What needs to be done:
Return exactly those lines of the material below that fall between the line holding "U102 pin CS: N1 -> N7" and the line holding "CN102 pin 2: N4 -> N20", inclusive.

Data:
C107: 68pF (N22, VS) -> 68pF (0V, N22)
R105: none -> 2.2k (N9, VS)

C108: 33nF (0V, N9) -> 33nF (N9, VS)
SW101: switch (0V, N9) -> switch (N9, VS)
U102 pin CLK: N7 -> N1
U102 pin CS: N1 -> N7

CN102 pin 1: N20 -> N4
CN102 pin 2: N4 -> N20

---

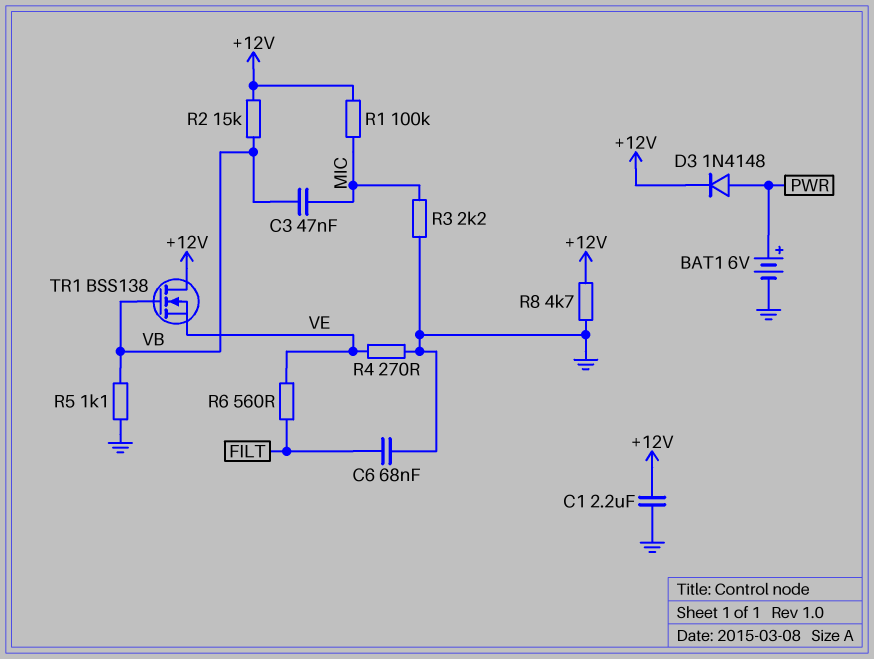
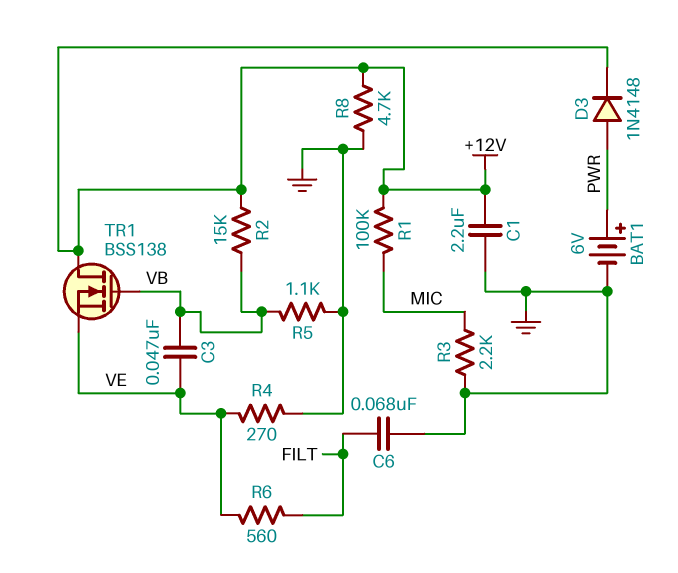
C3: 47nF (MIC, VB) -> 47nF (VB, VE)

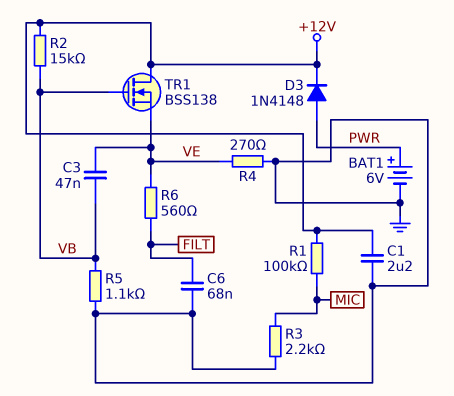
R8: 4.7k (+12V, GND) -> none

Answer to this task:
U102 pin CS: N1 -> N7

CN102 pin 1: N20 -> N4
CN102 pin 2: N4 -> N20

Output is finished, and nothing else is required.